* Instructions to follow:
Give again, unaltered, the line with "cyan L-shape: (50, 85)" and all lines that follow it in the listing below, minus any pictures.

* Data supplied:
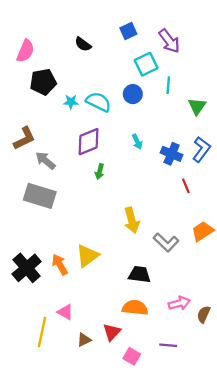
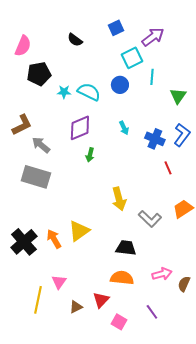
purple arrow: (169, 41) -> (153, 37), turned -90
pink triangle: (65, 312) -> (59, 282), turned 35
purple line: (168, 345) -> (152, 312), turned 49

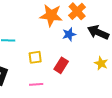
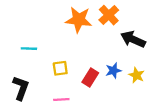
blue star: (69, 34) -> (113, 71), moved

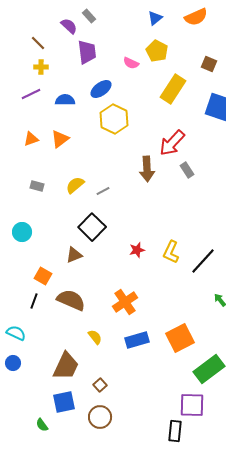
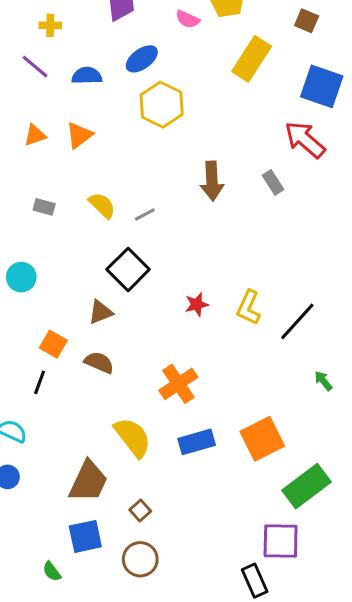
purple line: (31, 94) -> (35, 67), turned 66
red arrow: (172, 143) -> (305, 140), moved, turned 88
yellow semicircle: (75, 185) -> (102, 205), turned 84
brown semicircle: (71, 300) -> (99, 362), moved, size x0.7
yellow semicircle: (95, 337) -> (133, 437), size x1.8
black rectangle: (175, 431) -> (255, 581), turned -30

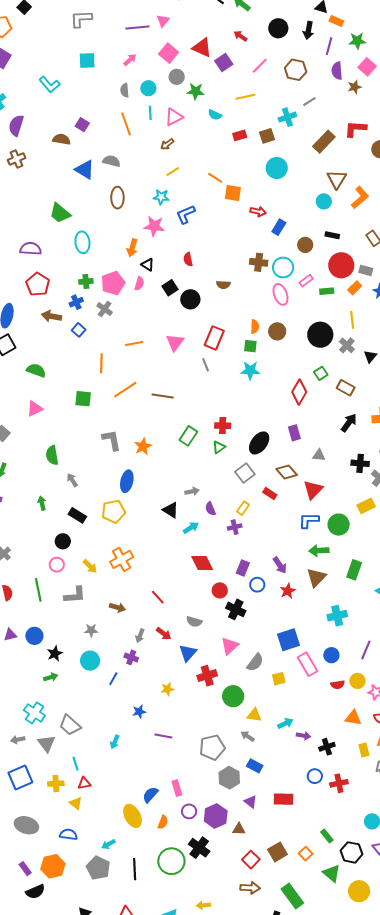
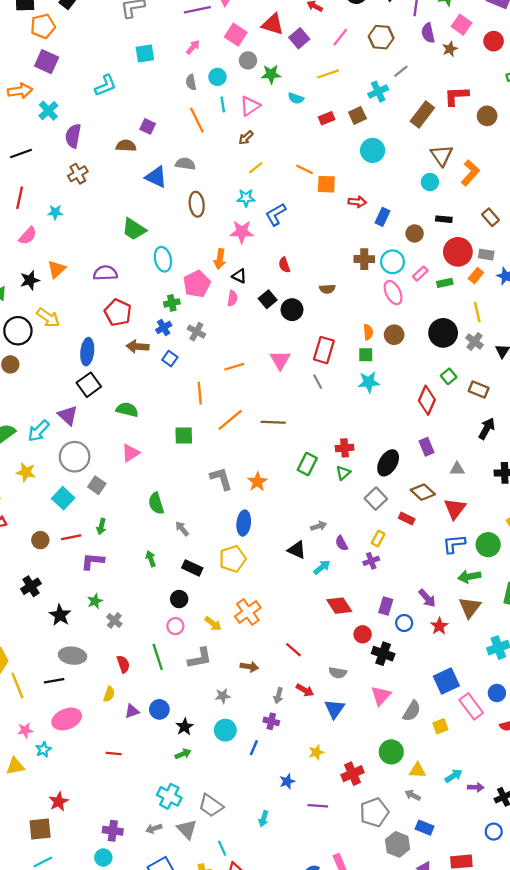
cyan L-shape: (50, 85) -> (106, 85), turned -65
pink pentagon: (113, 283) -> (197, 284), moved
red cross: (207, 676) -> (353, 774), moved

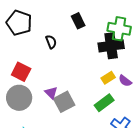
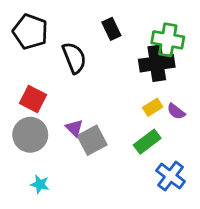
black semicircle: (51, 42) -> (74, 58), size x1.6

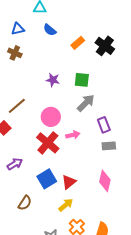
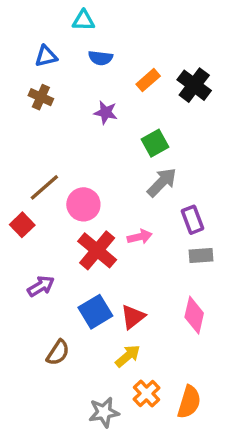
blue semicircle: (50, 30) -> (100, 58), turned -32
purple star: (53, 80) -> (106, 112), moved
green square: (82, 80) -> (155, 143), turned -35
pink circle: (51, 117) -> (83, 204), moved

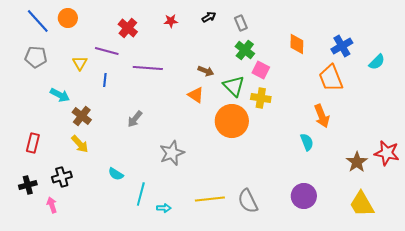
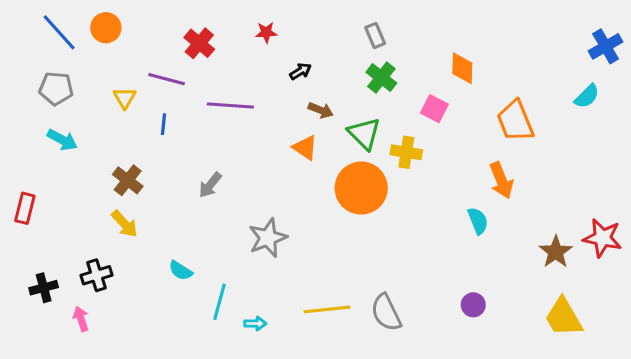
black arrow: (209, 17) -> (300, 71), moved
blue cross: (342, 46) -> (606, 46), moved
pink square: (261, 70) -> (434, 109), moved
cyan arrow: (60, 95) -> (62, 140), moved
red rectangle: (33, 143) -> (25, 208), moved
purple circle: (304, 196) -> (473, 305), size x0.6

* Answer to this problem:
cyan L-shape: (50, 85) -> (106, 85), turned -65
pink pentagon: (113, 283) -> (197, 284), moved
red cross: (207, 676) -> (353, 774), moved

black semicircle: (51, 42) -> (74, 58), size x1.6

blue semicircle: (50, 30) -> (100, 58), turned -32
purple star: (53, 80) -> (106, 112), moved
green square: (82, 80) -> (155, 143), turned -35
pink circle: (51, 117) -> (83, 204), moved

black arrow: (209, 17) -> (300, 71), moved
blue cross: (342, 46) -> (606, 46), moved
pink square: (261, 70) -> (434, 109), moved
cyan arrow: (60, 95) -> (62, 140), moved
red rectangle: (33, 143) -> (25, 208), moved
purple circle: (304, 196) -> (473, 305), size x0.6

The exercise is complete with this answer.